**TASK DESCRIPTION**
Copy the stretch of the listing from the line containing "This is a 0.25" through the line containing "road 2 (track): [(216,243),(314,235),(511,200)]", keeping every line the same.

**DATA RECORDS**
* * * * * * * * *

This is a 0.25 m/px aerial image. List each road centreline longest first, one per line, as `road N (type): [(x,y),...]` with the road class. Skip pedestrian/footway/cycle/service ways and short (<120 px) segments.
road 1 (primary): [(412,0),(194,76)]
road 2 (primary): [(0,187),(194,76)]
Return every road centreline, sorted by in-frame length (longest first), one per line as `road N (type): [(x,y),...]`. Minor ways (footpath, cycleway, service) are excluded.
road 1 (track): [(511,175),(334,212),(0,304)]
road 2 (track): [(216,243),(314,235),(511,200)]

* * * * * * * * *

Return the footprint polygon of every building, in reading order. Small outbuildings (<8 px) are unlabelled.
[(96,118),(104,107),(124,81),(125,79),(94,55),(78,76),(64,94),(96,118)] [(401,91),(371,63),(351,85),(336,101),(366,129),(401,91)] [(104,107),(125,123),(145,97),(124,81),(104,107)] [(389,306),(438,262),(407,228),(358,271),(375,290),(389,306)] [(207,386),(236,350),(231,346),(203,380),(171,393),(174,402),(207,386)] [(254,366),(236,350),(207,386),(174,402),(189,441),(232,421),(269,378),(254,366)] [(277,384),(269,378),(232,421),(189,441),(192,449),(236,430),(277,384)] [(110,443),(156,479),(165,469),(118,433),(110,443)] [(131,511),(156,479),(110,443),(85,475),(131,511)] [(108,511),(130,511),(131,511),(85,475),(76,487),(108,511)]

* * * * * * * * *

**ANSWER FOR THE TASK**
This is a 0.25 m/px aerial image. List each road centreline longest first, one per line, as `road N (type): [(x,y),...]` with the road class. Skip pedestrian/footway/cycle/service ways and short (<120 px) segments.
road 1 (primary): [(412,0),(194,76)]
road 2 (primary): [(0,187),(194,76)]
Return every road centreline, sorted by in-frame length (longest first), one per line as `road N (type): [(x,y),...]`. Minor ways (footpath, cycleway, service) are excluded.
road 1 (track): [(511,175),(334,212),(0,304)]
road 2 (track): [(216,243),(314,235),(511,200)]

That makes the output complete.